- **Data provided**:
*** Block opens ***
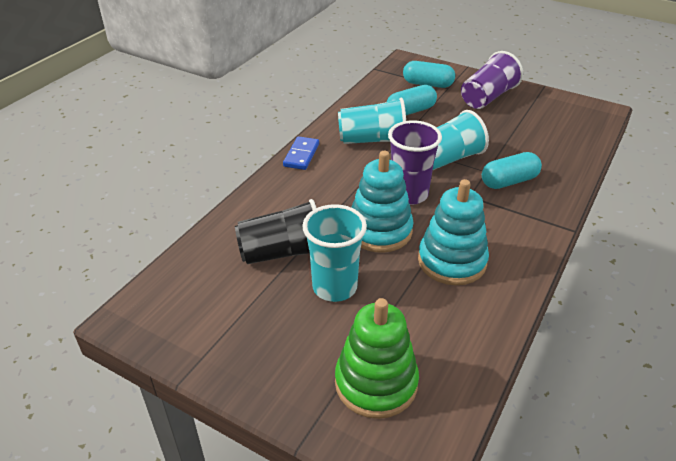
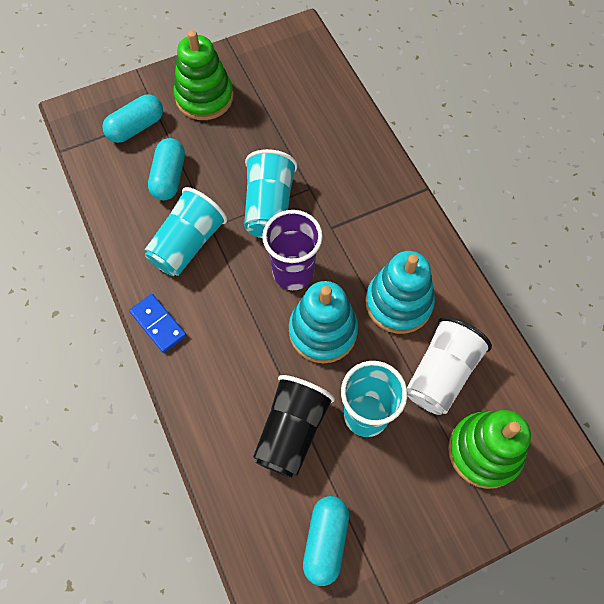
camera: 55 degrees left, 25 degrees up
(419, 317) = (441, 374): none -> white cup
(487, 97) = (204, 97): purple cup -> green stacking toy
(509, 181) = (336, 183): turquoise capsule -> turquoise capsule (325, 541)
*** Block closes ***
*** Block opens ***
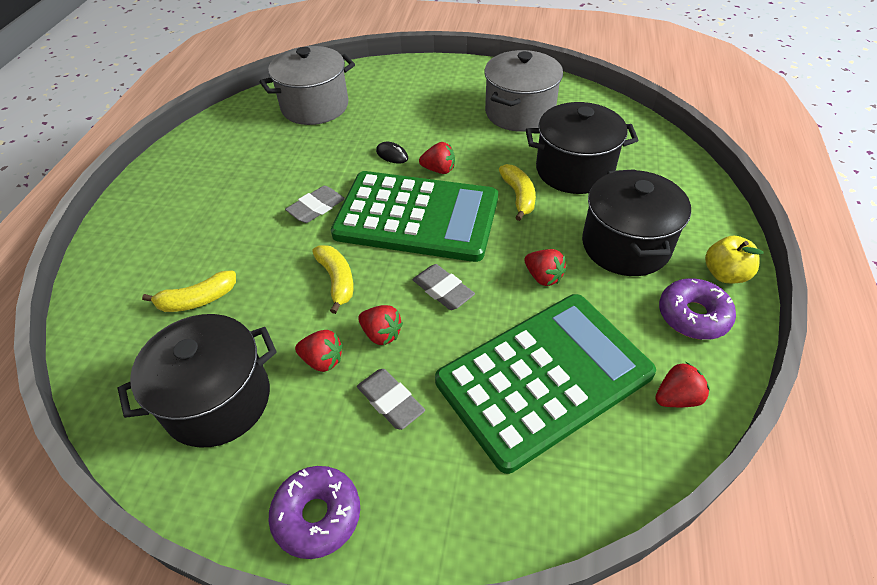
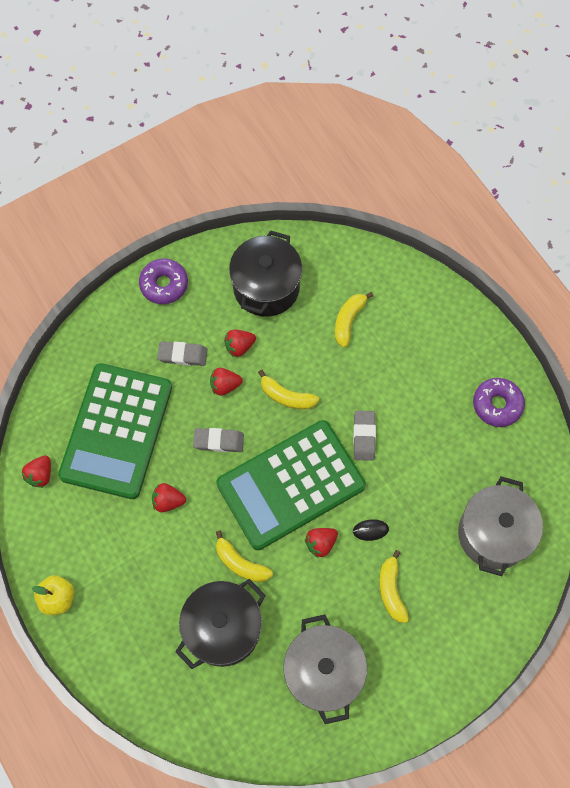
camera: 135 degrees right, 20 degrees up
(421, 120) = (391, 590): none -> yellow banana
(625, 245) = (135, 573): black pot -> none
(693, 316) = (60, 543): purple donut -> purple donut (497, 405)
*** Block closes ***
- **What the exercise asks**:
In the data above, retype exactly and only the lines between the one holding "camera: 55 degrees left, 25 degrees up" and the one holding "(509, 181) = (336, 183): turquoise", inclusive.

- **Finished exercise**:
camera: 55 degrees left, 25 degrees up
(419, 317) = (441, 374): none -> white cup
(487, 97) = (204, 97): purple cup -> green stacking toy
(509, 181) = (336, 183): turquoise capsule -> turquoise capsule (325, 541)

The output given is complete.